◆ **GOAL OF THE EXERCISE**: Please restate the records below verbatim, omitting every image they hold.

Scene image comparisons
━━━━━━━━

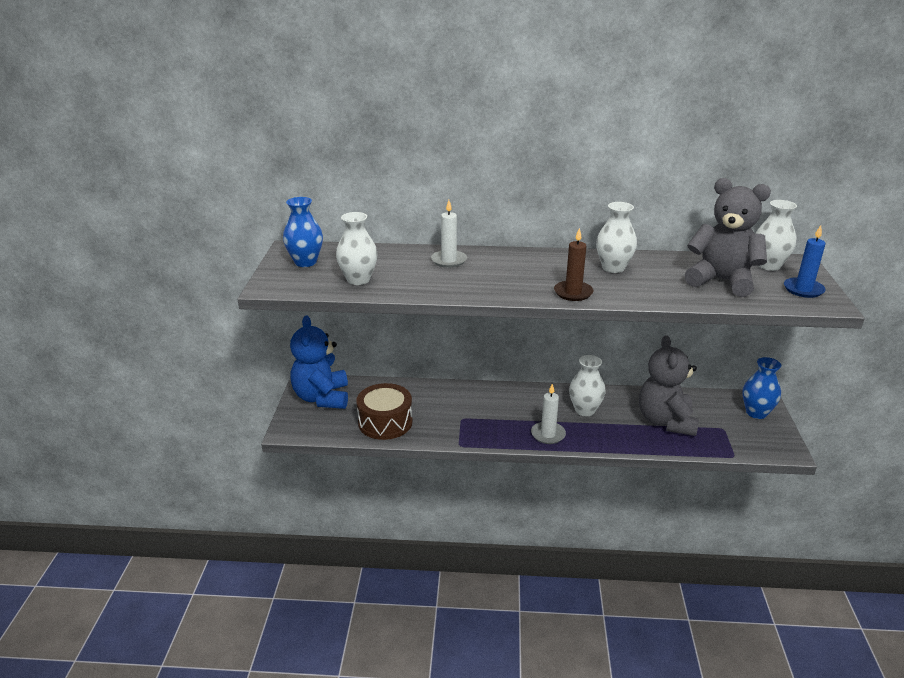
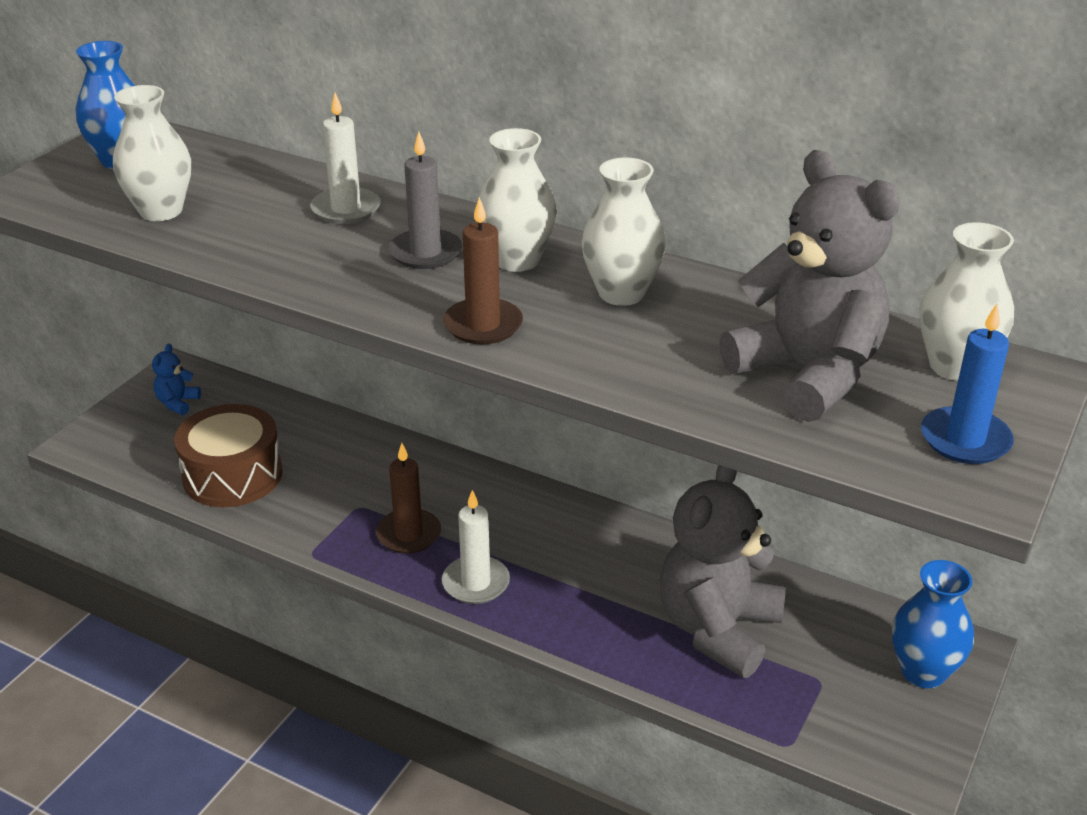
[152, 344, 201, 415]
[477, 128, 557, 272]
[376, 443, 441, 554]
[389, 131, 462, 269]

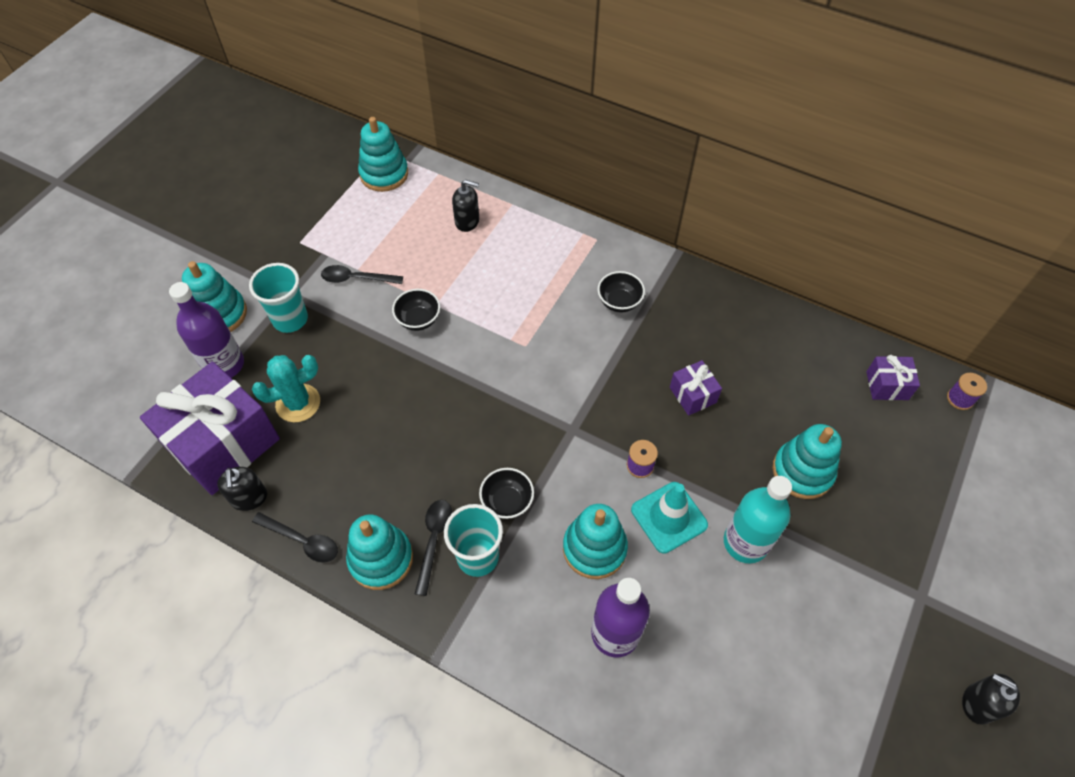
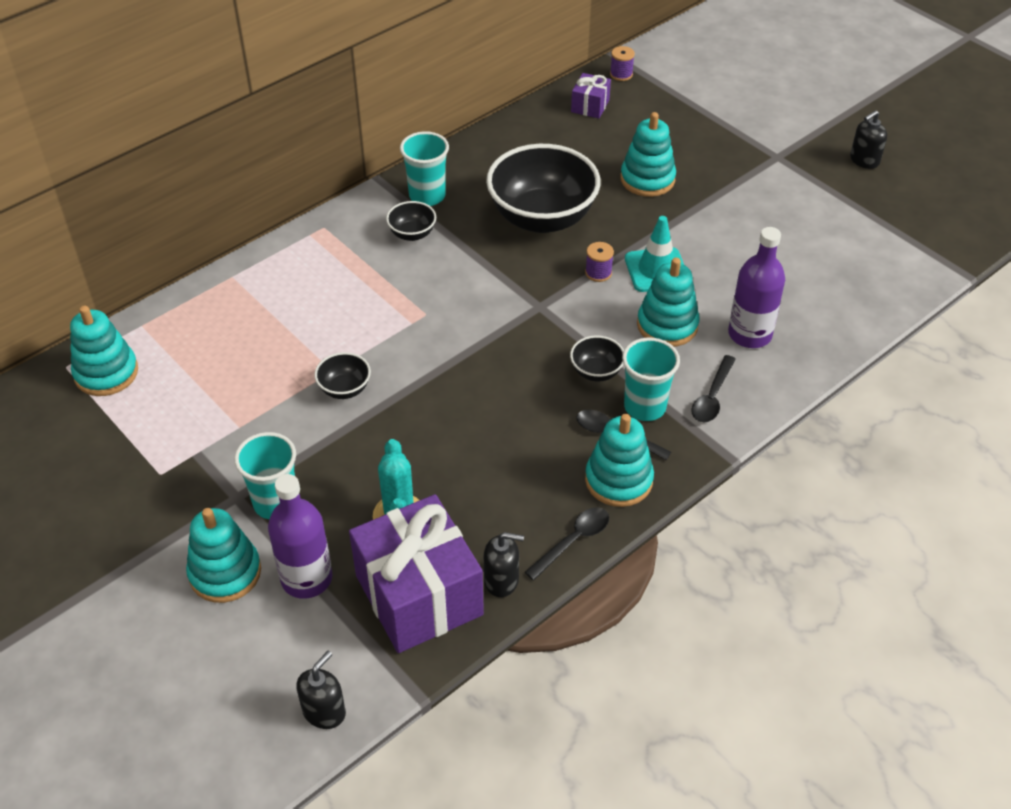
[692, 355, 736, 422]
[297, 651, 346, 729]
[486, 144, 601, 233]
[724, 476, 792, 563] (first image)
[400, 131, 449, 206]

━━━━━━━━

◆ **SOLUTION TO THIS EXERCISE**:
[152, 344, 201, 415]
[477, 128, 557, 272]
[376, 443, 441, 554]
[389, 131, 462, 269]

[692, 355, 736, 422]
[297, 651, 346, 729]
[486, 144, 601, 233]
[724, 476, 792, 563] (first image)
[400, 131, 449, 206]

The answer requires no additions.